Available records:
|---|

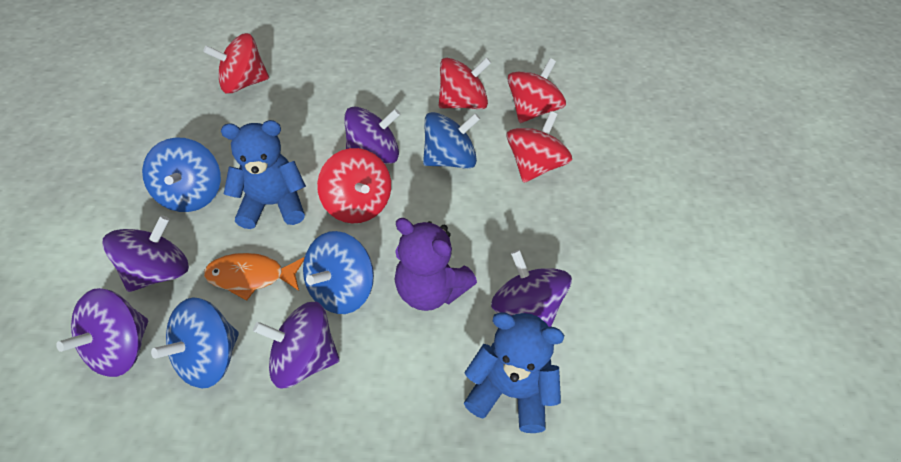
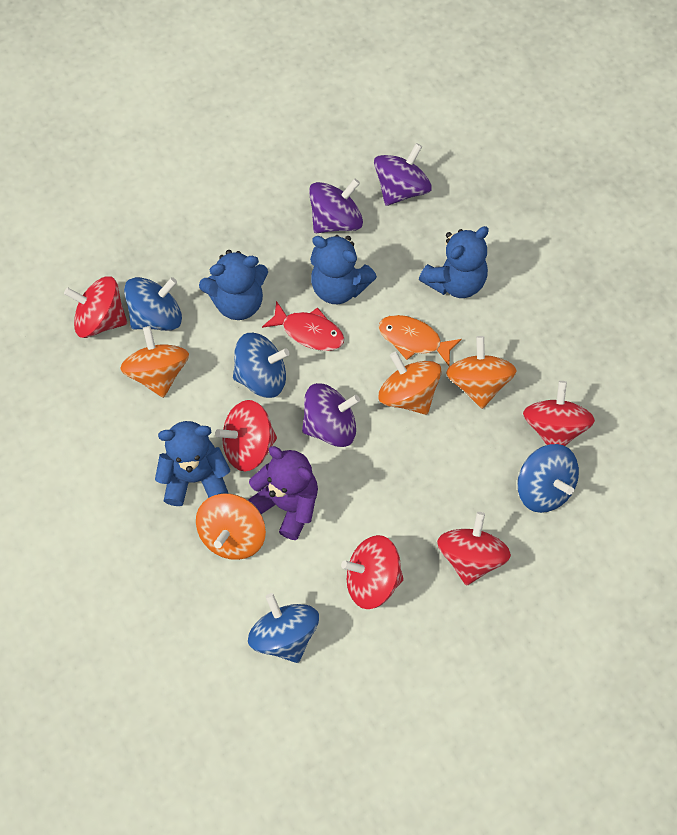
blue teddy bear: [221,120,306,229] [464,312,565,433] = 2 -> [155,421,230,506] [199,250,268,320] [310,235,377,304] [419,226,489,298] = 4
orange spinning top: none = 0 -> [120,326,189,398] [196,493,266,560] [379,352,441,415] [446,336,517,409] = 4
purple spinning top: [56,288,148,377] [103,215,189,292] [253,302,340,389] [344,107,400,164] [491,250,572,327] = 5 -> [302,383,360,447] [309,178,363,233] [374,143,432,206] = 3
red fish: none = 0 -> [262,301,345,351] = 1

|---|

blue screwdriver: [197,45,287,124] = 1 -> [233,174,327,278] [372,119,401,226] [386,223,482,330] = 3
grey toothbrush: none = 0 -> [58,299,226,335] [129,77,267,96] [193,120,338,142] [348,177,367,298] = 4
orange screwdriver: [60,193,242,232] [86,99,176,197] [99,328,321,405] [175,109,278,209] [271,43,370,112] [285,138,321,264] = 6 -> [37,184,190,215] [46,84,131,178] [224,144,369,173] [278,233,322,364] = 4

|---|

Show, from the listing above, every line holding the word "spinning".

The answer:
orange spinning top: none = 0 -> [120,326,189,398] [196,493,266,560] [379,352,441,415] [446,336,517,409] = 4
purple spinning top: [56,288,148,377] [103,215,189,292] [253,302,340,389] [344,107,400,164] [491,250,572,327] = 5 -> [302,383,360,447] [309,178,363,233] [374,143,432,206] = 3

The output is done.